§ Requirement
Repeat every record exactly, but omit the images.

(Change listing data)
····················

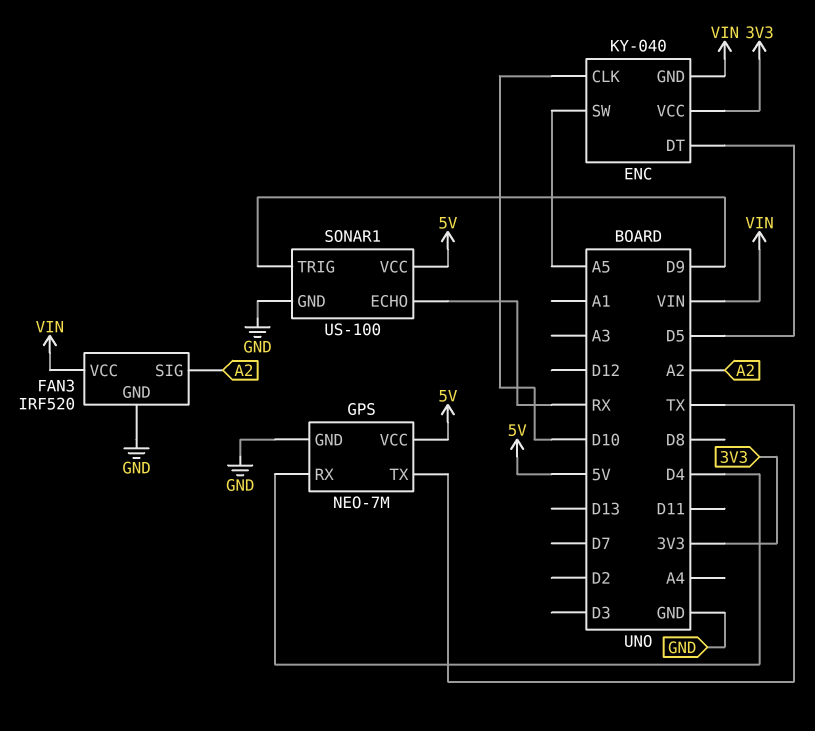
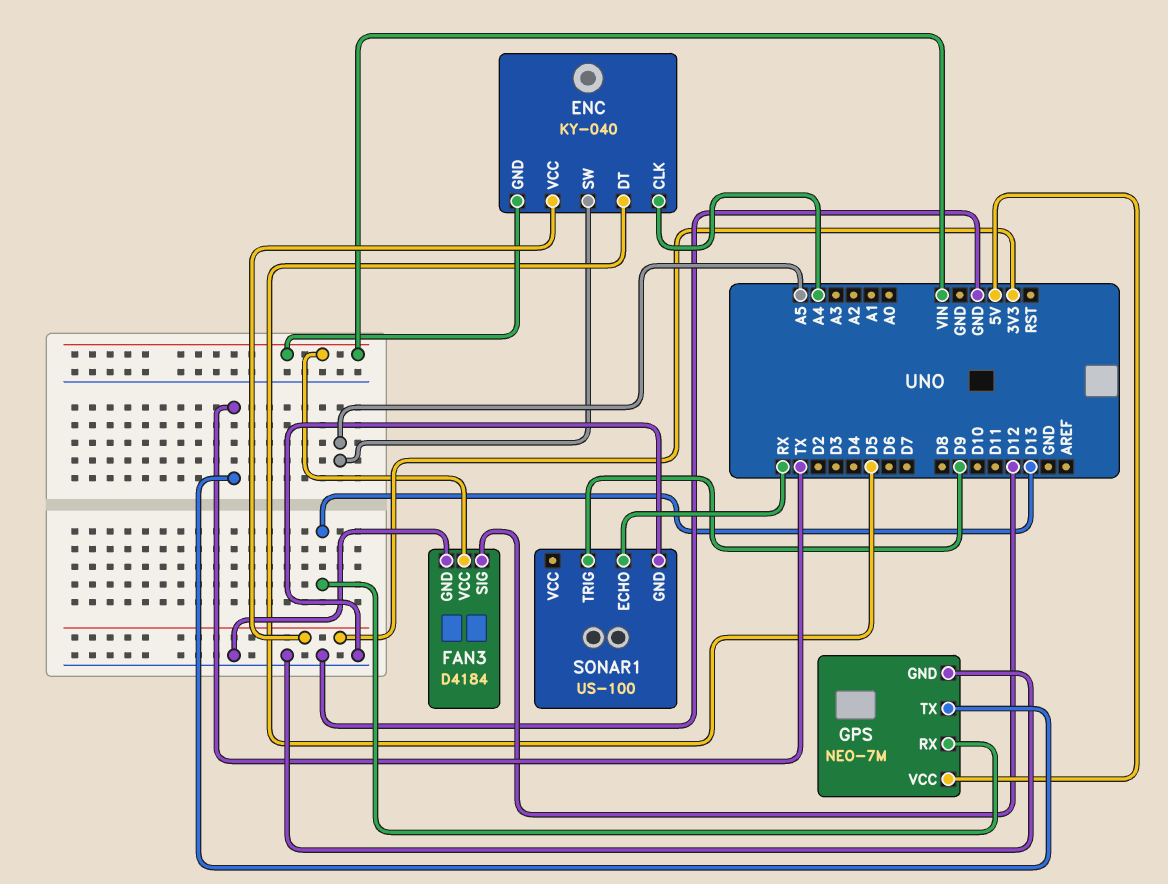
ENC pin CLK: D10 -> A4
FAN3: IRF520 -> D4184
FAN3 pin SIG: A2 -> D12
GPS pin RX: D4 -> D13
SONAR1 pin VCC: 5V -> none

····················

§ Expected answer
ENC pin CLK: D10 -> A4
FAN3: IRF520 -> D4184
FAN3 pin SIG: A2 -> D12
GPS pin RX: D4 -> D13
SONAR1 pin VCC: 5V -> none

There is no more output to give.